**Required work:** Swap "midpoint" for "center" throughout the listing below. Write out every line again, leaving everything else unchanged.

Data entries
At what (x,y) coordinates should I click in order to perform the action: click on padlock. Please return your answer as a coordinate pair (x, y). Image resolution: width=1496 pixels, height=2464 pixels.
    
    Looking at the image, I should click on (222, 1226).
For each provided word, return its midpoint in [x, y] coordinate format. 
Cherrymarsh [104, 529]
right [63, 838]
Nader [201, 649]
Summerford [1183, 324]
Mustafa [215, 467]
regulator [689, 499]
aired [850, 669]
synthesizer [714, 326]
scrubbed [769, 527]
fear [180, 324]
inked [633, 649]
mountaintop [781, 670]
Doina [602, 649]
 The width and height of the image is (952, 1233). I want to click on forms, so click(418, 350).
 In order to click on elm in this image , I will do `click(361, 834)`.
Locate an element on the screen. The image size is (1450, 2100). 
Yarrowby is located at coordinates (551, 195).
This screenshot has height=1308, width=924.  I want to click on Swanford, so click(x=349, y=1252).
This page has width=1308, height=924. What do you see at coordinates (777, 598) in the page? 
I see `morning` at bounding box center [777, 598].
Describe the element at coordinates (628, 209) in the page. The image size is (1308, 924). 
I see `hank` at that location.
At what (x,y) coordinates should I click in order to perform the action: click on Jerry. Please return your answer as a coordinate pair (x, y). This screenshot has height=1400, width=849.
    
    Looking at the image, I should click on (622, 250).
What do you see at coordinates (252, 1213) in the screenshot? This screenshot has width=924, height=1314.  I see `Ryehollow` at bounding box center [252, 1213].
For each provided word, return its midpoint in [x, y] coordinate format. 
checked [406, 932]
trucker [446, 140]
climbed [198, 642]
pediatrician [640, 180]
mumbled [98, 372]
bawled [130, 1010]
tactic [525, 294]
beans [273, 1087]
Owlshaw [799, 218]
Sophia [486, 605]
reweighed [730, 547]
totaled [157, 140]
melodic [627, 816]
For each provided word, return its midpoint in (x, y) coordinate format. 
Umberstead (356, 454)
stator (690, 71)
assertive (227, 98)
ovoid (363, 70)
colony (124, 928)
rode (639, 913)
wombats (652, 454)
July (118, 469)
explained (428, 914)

**Task answer:**
At what (x,y) coordinates should I click in order to perform the action: click on padlock. Please return your answer as a coordinate pair (x, y). Image resolution: width=1496 pixels, height=2464 pixels.
    
    Looking at the image, I should click on (222, 1226).
For each provided word, return its center in [x, y] coordinate format. 
Cherrymarsh [104, 529]
right [63, 838]
Nader [201, 649]
Summerford [1183, 324]
Mustafa [215, 467]
regulator [689, 499]
aired [850, 669]
synthesizer [714, 326]
scrubbed [769, 527]
fear [180, 324]
inked [633, 649]
mountaintop [781, 670]
Doina [602, 649]
 The width and height of the image is (952, 1233). I want to click on forms, so click(418, 350).
 In order to click on elm in this image , I will do `click(361, 834)`.
Locate an element on the screen. The image size is (1450, 2100). 
Yarrowby is located at coordinates (551, 195).
This screenshot has height=1308, width=924.  I want to click on Swanford, so click(x=349, y=1252).
This page has width=1308, height=924. What do you see at coordinates (777, 598) in the page? 
I see `morning` at bounding box center [777, 598].
Describe the element at coordinates (628, 209) in the page. The image size is (1308, 924). 
I see `hank` at that location.
At what (x,y) coordinates should I click in order to perform the action: click on Jerry. Please return your answer as a coordinate pair (x, y). This screenshot has height=1400, width=849.
    
    Looking at the image, I should click on (622, 250).
What do you see at coordinates (252, 1213) in the screenshot? This screenshot has width=924, height=1314.  I see `Ryehollow` at bounding box center [252, 1213].
For each provided word, return its center in [x, y] coordinate format. 
checked [406, 932]
trucker [446, 140]
climbed [198, 642]
pediatrician [640, 180]
mumbled [98, 372]
bawled [130, 1010]
tactic [525, 294]
beans [273, 1087]
Owlshaw [799, 218]
Sophia [486, 605]
reweighed [730, 547]
totaled [157, 140]
melodic [627, 816]
For each provided word, return its center in (x, y) coordinate format. 
Umberstead (356, 454)
stator (690, 71)
assertive (227, 98)
ovoid (363, 70)
colony (124, 928)
rode (639, 913)
wombats (652, 454)
July (118, 469)
explained (428, 914)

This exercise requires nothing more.